- _PROBLEM REQUIREMENTS_: Because only the text is wanted, repeat the records below exactly and omit the pictures.

====== AVAILABLE RECORDS

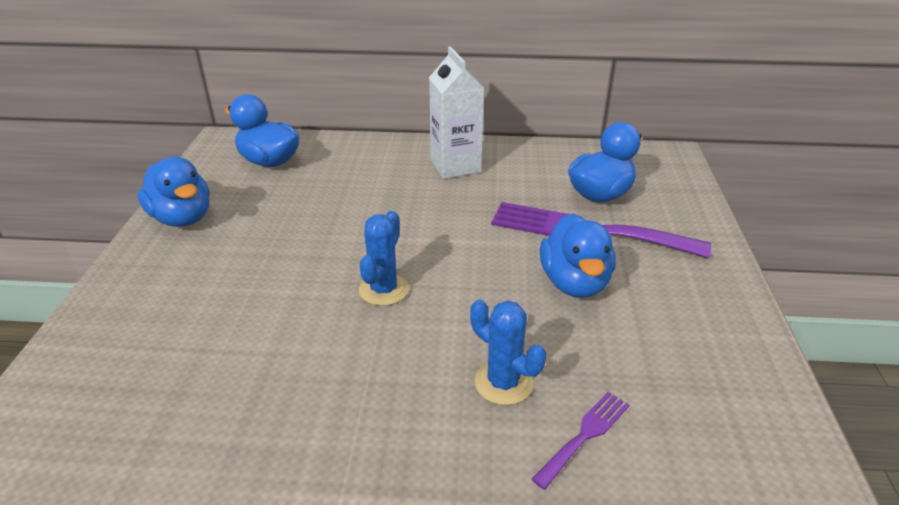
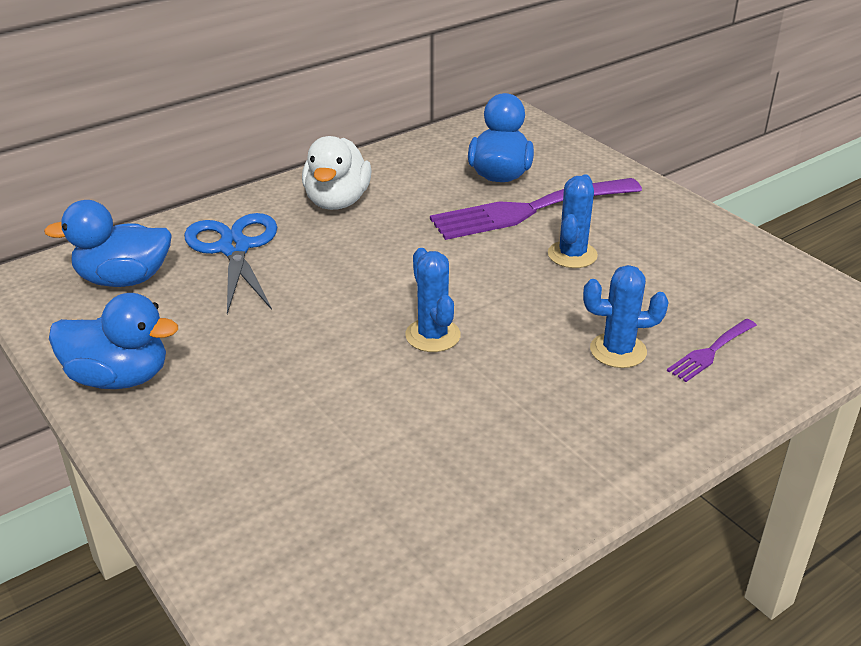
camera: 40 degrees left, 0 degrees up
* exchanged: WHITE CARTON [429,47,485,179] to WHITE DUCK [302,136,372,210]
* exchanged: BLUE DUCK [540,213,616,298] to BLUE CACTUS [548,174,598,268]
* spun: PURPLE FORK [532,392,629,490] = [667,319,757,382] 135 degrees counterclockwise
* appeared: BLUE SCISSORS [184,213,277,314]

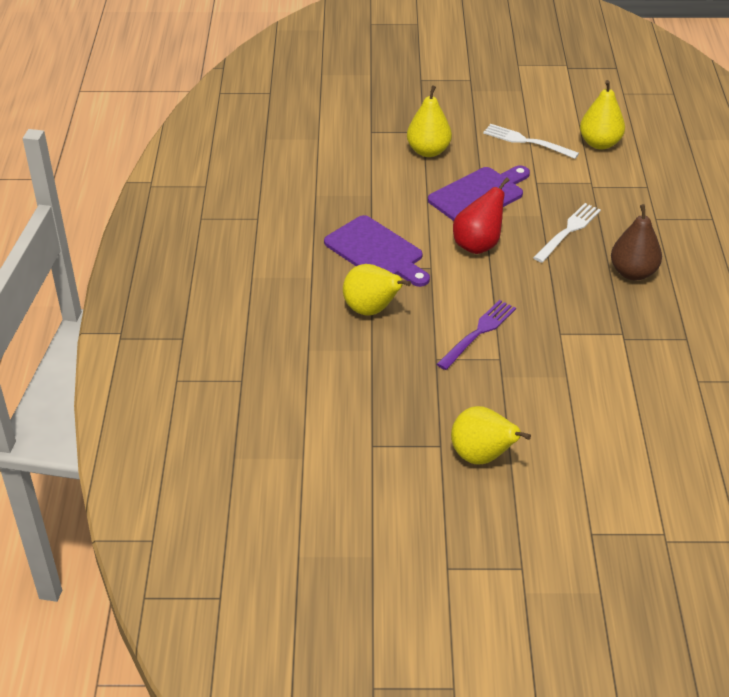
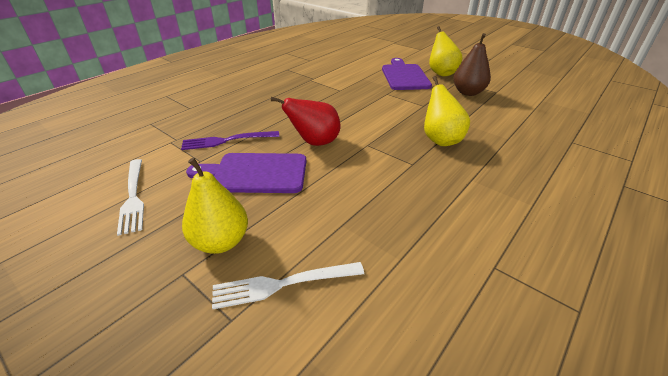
camera: 140 degrees left, 5 degrees down
* missing: YELLOW PEAR [580,80,625,149]
* relocated: WHITE FORK [533,203,601,263] to [212,262,364,309]
* relocated: BROWN PEAR [611,204,662,280] to [453,33,491,96]
* relocated: PURPLE CUTTING BOARD [324,215,430,287] to [382,58,432,90]
* relocated: PURPLE FORK [437,300,516,370] to [181,131,279,150]

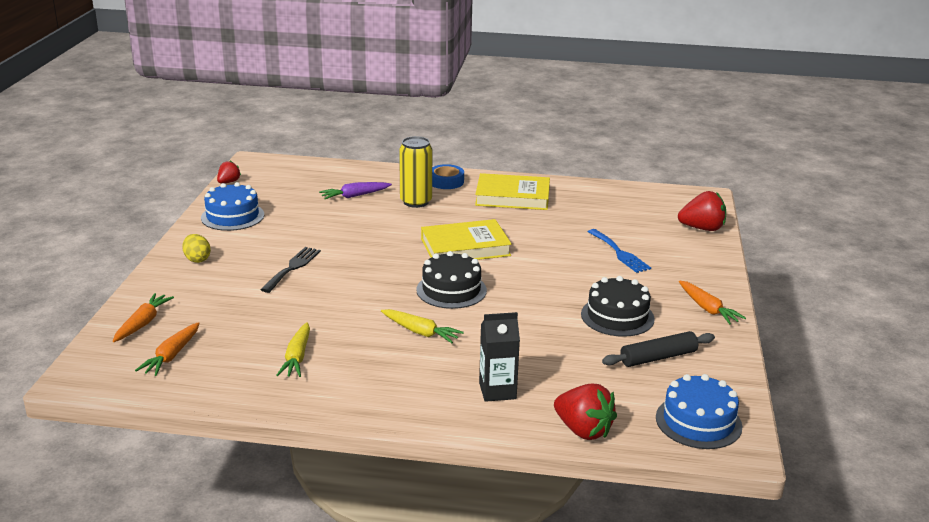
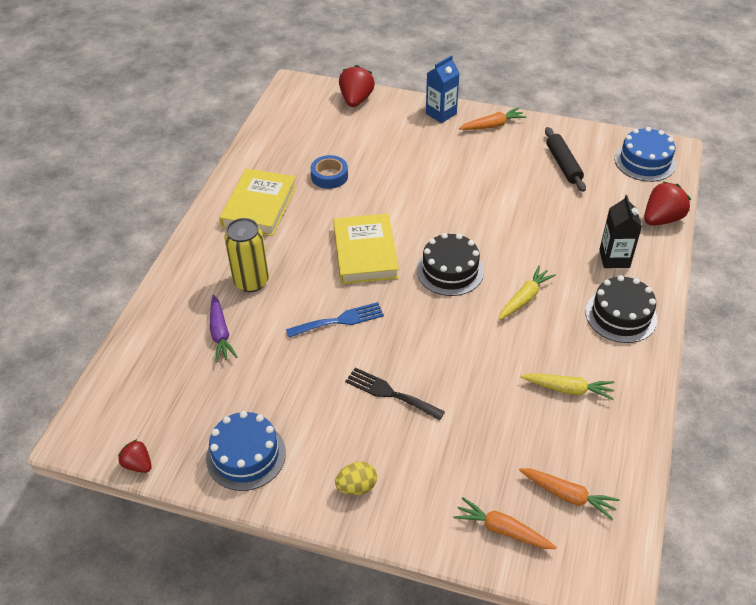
camera: 80 degrees left, 20 degrees up
* relocated: BLUE TAPE [432,164,464,189] to [310,155,348,189]
* relocated: BLUE FORK [588,229,651,273] to [286,302,384,338]
* relocated: BLACK CAKE [581,276,655,337] to [586,275,657,343]
* appeared: BLUE CARTON [426,55,460,123]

============

- _TASK RESULT_:
camera: 40 degrees left, 0 degrees up
* exchanged: WHITE CARTON [429,47,485,179] to WHITE DUCK [302,136,372,210]
* exchanged: BLUE DUCK [540,213,616,298] to BLUE CACTUS [548,174,598,268]
* spun: PURPLE FORK [532,392,629,490] = [667,319,757,382] 135 degrees counterclockwise
* appeared: BLUE SCISSORS [184,213,277,314]

camera: 140 degrees left, 5 degrees down
* missing: YELLOW PEAR [580,80,625,149]
* relocated: WHITE FORK [533,203,601,263] to [212,262,364,309]
* relocated: BROWN PEAR [611,204,662,280] to [453,33,491,96]
* relocated: PURPLE CUTTING BOARD [324,215,430,287] to [382,58,432,90]
* relocated: PURPLE FORK [437,300,516,370] to [181,131,279,150]

camera: 80 degrees left, 20 degrees up
* relocated: BLUE TAPE [432,164,464,189] to [310,155,348,189]
* relocated: BLUE FORK [588,229,651,273] to [286,302,384,338]
* relocated: BLACK CAKE [581,276,655,337] to [586,275,657,343]
* appeared: BLUE CARTON [426,55,460,123]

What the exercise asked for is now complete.